● **Goal of the exercise**: Print, please, exactly the lines from the one with "none -> white brick F1:G2 level 1" through the final line of the data below, with both ends included and the pictures left out.

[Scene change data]

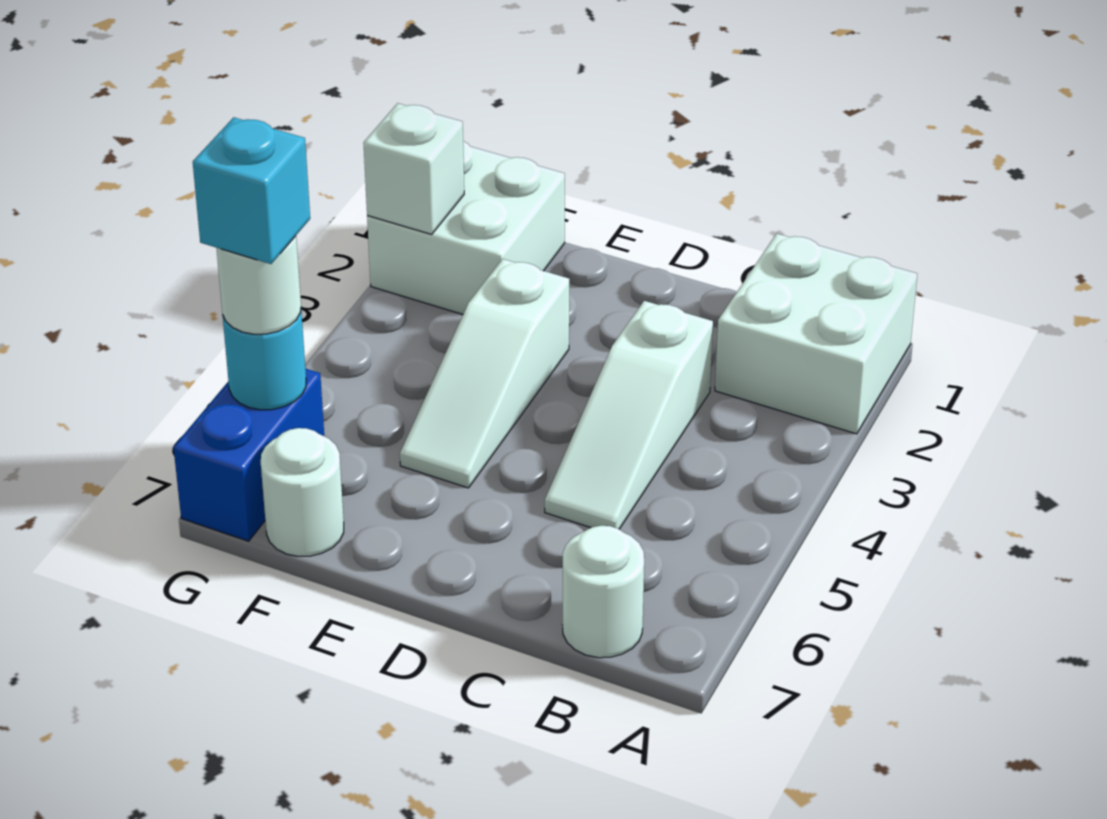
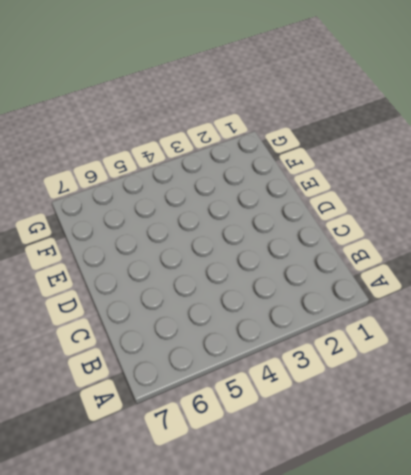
none -> white brick A1:B2 level 1
none -> white round brick B7 level 1

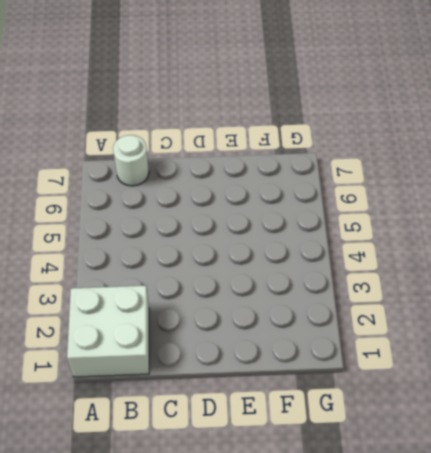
none -> white slope C3:C5 level 1 top 3
none -> white slope E3:E5 level 1 top 3

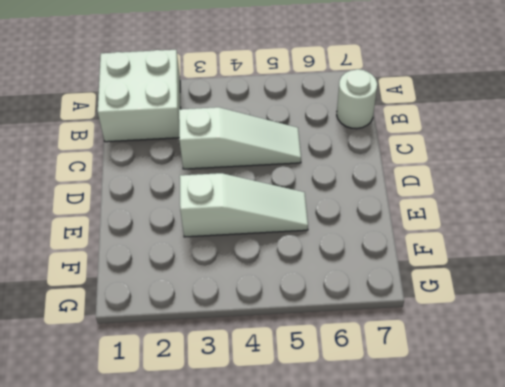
none -> white brick F1:G2 level 1
none -> white round brick F7 level 1

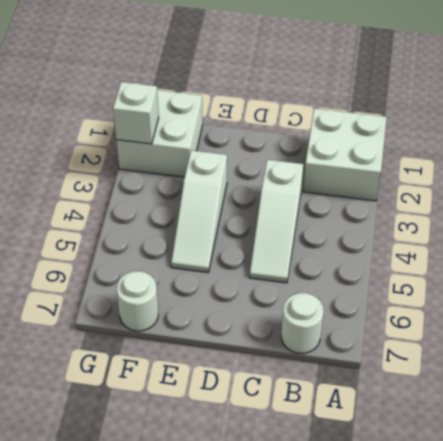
none -> blue brick G6:G7 level 1
none -> cyan round brick G6 level 2

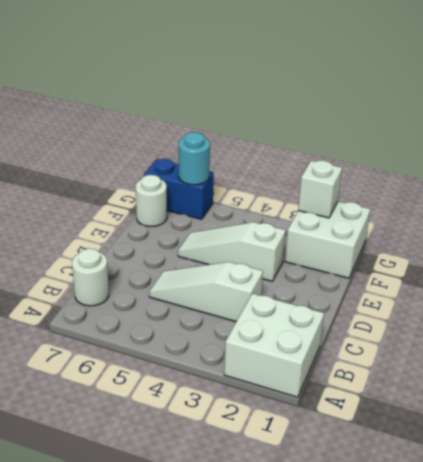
none -> white round brick G6 level 3
none -> cyan brick G6 level 4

● **Solution**:
none -> white brick F1:G2 level 1
none -> white round brick F7 level 1

none -> blue brick G6:G7 level 1
none -> cyan round brick G6 level 2

none -> white round brick G6 level 3
none -> cyan brick G6 level 4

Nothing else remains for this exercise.